/---
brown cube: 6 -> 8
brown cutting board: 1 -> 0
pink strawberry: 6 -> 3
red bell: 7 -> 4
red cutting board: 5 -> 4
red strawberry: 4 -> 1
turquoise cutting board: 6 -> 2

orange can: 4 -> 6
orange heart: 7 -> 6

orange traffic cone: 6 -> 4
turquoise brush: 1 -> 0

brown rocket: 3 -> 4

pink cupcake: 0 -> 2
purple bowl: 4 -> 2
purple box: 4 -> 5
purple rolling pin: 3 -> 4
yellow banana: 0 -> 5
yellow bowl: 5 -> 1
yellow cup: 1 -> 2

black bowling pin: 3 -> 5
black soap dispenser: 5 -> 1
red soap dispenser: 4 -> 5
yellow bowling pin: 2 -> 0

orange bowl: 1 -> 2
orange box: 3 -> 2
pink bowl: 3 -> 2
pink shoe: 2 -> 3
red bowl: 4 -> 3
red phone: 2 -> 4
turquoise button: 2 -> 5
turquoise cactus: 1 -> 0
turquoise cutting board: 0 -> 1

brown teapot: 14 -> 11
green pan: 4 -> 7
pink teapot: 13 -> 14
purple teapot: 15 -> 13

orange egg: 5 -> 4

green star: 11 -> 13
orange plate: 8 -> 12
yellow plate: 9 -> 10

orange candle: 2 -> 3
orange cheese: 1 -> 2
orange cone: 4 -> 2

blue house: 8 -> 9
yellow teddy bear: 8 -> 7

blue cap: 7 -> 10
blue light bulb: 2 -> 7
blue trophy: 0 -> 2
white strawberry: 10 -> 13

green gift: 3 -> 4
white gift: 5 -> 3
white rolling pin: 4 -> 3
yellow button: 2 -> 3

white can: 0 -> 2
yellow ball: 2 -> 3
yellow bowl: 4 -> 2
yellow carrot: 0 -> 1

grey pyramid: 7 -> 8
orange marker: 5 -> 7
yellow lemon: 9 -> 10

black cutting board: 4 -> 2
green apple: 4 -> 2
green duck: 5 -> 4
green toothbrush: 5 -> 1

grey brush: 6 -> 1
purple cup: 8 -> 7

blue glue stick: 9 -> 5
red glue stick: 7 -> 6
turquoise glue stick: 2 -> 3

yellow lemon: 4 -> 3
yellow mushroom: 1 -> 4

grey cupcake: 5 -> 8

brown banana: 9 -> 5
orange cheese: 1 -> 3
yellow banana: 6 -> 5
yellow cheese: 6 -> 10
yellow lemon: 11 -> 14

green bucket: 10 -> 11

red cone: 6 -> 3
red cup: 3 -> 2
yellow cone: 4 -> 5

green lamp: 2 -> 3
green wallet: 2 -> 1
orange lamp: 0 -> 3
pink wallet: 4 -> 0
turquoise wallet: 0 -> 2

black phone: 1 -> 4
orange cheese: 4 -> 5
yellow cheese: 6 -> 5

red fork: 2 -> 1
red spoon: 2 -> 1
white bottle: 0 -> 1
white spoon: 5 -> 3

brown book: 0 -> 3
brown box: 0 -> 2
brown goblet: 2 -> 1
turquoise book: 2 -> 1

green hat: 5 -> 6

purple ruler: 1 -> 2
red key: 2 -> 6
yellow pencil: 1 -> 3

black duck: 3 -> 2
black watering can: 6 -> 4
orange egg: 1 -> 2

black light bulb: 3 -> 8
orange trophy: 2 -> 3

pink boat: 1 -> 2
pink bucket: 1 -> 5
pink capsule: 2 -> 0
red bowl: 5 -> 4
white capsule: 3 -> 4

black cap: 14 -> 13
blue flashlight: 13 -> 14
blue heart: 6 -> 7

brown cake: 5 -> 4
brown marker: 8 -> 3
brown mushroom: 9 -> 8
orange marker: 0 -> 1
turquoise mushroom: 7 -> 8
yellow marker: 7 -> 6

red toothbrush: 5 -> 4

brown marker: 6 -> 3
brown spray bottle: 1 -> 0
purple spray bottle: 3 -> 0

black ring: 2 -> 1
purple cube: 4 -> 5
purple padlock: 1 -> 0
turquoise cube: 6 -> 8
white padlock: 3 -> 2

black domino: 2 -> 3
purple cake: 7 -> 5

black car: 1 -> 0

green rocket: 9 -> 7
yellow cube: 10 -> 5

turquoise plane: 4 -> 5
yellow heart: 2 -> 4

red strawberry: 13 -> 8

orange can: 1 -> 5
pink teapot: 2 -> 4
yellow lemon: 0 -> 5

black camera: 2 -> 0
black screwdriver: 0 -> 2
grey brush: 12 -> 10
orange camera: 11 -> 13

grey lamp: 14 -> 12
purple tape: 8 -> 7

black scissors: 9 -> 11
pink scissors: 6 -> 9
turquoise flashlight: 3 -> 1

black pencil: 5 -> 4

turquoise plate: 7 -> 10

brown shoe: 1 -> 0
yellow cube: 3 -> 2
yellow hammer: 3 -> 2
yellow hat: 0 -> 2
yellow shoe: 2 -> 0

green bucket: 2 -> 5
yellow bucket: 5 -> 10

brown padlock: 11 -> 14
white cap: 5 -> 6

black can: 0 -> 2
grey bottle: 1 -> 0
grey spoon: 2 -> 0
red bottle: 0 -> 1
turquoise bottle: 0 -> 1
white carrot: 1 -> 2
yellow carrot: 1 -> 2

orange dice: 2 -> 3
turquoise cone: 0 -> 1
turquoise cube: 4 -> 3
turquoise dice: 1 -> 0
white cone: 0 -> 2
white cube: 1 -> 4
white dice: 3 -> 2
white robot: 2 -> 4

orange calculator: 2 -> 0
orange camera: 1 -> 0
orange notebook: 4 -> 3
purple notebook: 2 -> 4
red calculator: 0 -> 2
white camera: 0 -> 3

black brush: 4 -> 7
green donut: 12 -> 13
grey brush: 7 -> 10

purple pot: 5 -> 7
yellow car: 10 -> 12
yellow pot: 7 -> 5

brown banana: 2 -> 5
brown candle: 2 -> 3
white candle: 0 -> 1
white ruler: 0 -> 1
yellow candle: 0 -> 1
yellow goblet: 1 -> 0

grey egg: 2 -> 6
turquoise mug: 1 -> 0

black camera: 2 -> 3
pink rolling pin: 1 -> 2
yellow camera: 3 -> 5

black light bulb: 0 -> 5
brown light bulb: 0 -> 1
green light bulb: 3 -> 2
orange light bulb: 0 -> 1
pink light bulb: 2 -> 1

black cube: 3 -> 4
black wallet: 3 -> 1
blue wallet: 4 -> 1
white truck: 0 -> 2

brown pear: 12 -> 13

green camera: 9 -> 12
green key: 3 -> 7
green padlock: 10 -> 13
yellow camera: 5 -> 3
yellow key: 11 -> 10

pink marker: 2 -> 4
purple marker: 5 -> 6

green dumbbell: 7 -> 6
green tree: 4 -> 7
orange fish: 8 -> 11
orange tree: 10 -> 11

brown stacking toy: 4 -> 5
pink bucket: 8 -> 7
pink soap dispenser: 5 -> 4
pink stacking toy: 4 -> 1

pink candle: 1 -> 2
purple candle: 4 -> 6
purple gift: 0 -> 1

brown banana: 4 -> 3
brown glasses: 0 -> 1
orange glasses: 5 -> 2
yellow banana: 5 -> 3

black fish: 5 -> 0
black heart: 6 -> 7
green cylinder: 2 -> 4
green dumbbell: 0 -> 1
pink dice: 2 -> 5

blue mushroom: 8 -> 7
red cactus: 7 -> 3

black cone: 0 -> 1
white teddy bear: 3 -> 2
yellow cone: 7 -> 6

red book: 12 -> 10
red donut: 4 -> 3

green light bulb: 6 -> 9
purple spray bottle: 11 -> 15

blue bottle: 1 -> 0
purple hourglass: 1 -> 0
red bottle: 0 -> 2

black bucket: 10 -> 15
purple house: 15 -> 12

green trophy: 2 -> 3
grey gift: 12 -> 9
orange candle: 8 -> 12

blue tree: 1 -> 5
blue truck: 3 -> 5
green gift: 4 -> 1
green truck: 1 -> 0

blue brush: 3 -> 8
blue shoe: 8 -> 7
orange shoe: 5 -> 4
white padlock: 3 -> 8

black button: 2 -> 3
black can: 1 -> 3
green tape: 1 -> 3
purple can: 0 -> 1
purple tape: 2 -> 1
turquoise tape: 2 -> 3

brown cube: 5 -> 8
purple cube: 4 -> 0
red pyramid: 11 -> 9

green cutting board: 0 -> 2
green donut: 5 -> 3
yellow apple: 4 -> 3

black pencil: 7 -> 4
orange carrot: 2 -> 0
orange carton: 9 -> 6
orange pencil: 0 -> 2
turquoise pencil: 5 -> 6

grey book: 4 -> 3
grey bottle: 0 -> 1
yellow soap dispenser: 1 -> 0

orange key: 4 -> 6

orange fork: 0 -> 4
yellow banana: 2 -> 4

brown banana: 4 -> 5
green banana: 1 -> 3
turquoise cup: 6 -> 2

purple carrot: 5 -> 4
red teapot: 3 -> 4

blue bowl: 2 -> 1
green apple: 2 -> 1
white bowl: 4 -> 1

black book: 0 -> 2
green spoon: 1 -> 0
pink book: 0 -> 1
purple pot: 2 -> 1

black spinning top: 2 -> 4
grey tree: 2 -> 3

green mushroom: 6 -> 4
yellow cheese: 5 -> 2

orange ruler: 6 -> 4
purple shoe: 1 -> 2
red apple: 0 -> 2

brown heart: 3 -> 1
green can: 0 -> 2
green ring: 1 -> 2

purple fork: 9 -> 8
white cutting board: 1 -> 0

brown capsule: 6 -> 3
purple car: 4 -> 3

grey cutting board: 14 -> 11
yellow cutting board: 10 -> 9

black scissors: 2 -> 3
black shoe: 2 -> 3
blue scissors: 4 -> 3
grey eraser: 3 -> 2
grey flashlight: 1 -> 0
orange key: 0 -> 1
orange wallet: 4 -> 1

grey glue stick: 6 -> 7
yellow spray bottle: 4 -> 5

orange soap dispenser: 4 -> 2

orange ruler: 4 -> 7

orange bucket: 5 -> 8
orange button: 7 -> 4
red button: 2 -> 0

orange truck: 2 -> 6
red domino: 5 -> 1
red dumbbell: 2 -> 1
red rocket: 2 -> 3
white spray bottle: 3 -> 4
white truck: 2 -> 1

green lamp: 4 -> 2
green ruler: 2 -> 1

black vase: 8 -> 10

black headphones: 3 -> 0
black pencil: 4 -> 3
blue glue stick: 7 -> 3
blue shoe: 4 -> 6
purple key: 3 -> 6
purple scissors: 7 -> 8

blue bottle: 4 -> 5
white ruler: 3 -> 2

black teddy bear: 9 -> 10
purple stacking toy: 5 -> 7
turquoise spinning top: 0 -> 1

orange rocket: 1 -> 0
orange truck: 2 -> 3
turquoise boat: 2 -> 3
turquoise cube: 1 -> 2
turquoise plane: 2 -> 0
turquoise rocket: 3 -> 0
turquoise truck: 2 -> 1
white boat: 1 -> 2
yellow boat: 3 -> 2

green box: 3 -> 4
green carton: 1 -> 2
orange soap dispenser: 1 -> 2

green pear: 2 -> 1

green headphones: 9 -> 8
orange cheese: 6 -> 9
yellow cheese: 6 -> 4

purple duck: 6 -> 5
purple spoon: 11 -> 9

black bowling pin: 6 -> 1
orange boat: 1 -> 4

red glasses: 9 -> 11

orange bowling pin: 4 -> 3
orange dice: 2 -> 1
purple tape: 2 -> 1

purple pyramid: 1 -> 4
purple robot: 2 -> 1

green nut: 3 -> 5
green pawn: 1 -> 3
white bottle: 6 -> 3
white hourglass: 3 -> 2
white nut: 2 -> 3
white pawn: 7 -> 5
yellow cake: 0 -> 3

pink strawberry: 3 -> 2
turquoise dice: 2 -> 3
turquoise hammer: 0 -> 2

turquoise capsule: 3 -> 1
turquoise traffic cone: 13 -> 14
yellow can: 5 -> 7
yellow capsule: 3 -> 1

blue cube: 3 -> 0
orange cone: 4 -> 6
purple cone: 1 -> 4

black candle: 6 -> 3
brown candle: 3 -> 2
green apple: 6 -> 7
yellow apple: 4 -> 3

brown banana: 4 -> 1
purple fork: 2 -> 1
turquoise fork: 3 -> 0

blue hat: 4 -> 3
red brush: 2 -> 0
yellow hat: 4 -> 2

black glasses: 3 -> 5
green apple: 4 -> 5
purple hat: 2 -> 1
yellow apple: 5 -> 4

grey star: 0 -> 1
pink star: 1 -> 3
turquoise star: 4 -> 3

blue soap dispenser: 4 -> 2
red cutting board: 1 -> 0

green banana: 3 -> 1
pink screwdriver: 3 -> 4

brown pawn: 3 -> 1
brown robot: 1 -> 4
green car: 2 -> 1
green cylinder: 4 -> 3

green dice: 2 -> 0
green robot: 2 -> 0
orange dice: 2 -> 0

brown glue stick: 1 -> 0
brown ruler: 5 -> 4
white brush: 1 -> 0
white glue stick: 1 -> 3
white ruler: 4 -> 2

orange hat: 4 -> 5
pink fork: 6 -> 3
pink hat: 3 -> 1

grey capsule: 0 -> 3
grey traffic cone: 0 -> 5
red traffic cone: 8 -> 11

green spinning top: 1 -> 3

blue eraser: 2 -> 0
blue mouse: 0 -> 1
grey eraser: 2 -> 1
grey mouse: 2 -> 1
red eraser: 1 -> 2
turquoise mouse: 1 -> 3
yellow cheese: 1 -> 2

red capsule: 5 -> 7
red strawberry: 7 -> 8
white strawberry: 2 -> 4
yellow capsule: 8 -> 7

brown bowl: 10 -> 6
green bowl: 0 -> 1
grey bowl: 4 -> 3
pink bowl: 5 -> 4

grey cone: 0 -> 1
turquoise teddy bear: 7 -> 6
\---
Look through the entries above and quote exactly the lines from the line with "blue heart: 6 -> 7" to the line with "green key: 3 -> 7", counting both of those lines.

blue heart: 6 -> 7

brown cake: 5 -> 4
brown marker: 8 -> 3
brown mushroom: 9 -> 8
orange marker: 0 -> 1
turquoise mushroom: 7 -> 8
yellow marker: 7 -> 6

red toothbrush: 5 -> 4

brown marker: 6 -> 3
brown spray bottle: 1 -> 0
purple spray bottle: 3 -> 0

black ring: 2 -> 1
purple cube: 4 -> 5
purple padlock: 1 -> 0
turquoise cube: 6 -> 8
white padlock: 3 -> 2

black domino: 2 -> 3
purple cake: 7 -> 5

black car: 1 -> 0

green rocket: 9 -> 7
yellow cube: 10 -> 5

turquoise plane: 4 -> 5
yellow heart: 2 -> 4

red strawberry: 13 -> 8

orange can: 1 -> 5
pink teapot: 2 -> 4
yellow lemon: 0 -> 5

black camera: 2 -> 0
black screwdriver: 0 -> 2
grey brush: 12 -> 10
orange camera: 11 -> 13

grey lamp: 14 -> 12
purple tape: 8 -> 7

black scissors: 9 -> 11
pink scissors: 6 -> 9
turquoise flashlight: 3 -> 1

black pencil: 5 -> 4

turquoise plate: 7 -> 10

brown shoe: 1 -> 0
yellow cube: 3 -> 2
yellow hammer: 3 -> 2
yellow hat: 0 -> 2
yellow shoe: 2 -> 0

green bucket: 2 -> 5
yellow bucket: 5 -> 10

brown padlock: 11 -> 14
white cap: 5 -> 6

black can: 0 -> 2
grey bottle: 1 -> 0
grey spoon: 2 -> 0
red bottle: 0 -> 1
turquoise bottle: 0 -> 1
white carrot: 1 -> 2
yellow carrot: 1 -> 2

orange dice: 2 -> 3
turquoise cone: 0 -> 1
turquoise cube: 4 -> 3
turquoise dice: 1 -> 0
white cone: 0 -> 2
white cube: 1 -> 4
white dice: 3 -> 2
white robot: 2 -> 4

orange calculator: 2 -> 0
orange camera: 1 -> 0
orange notebook: 4 -> 3
purple notebook: 2 -> 4
red calculator: 0 -> 2
white camera: 0 -> 3

black brush: 4 -> 7
green donut: 12 -> 13
grey brush: 7 -> 10

purple pot: 5 -> 7
yellow car: 10 -> 12
yellow pot: 7 -> 5

brown banana: 2 -> 5
brown candle: 2 -> 3
white candle: 0 -> 1
white ruler: 0 -> 1
yellow candle: 0 -> 1
yellow goblet: 1 -> 0

grey egg: 2 -> 6
turquoise mug: 1 -> 0

black camera: 2 -> 3
pink rolling pin: 1 -> 2
yellow camera: 3 -> 5

black light bulb: 0 -> 5
brown light bulb: 0 -> 1
green light bulb: 3 -> 2
orange light bulb: 0 -> 1
pink light bulb: 2 -> 1

black cube: 3 -> 4
black wallet: 3 -> 1
blue wallet: 4 -> 1
white truck: 0 -> 2

brown pear: 12 -> 13

green camera: 9 -> 12
green key: 3 -> 7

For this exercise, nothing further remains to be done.